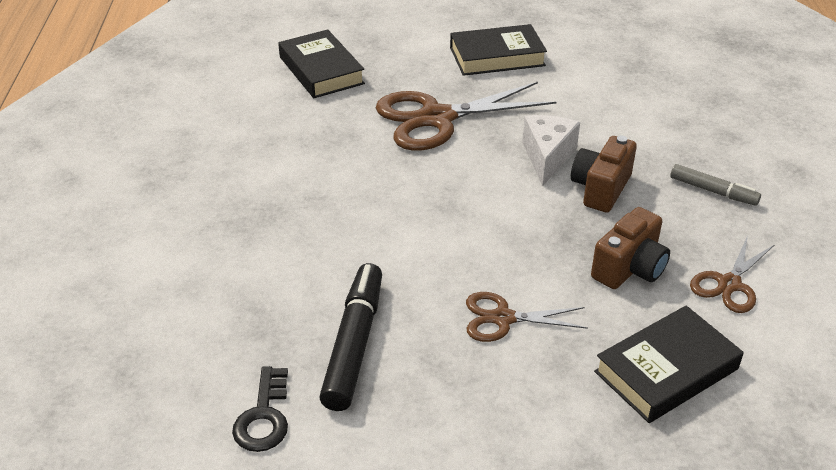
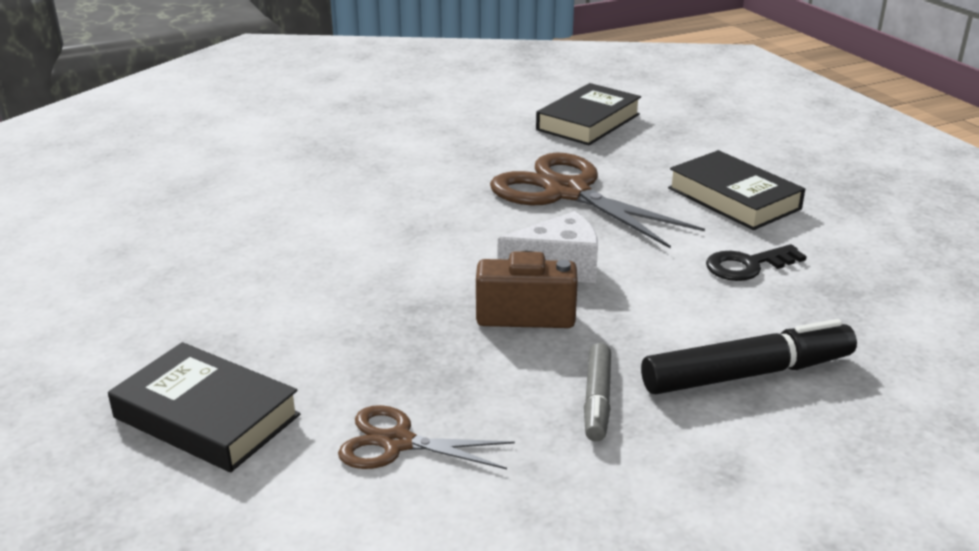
camera: 65 degrees right, 10 degrees down
black key [232,366,288,452] -> black key moved to [706,244,807,281]
black marker [319,263,382,411] -> black marker moved to [641,319,857,394]
brown scissors [466,292,588,342] -> none
brown camera [591,207,670,289] -> none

**Exercise objective**
Without including any pictures, repeat the records above exactly.

**Response to the task**
camera: 65 degrees right, 10 degrees down
black key [232,366,288,452] -> black key moved to [706,244,807,281]
black marker [319,263,382,411] -> black marker moved to [641,319,857,394]
brown scissors [466,292,588,342] -> none
brown camera [591,207,670,289] -> none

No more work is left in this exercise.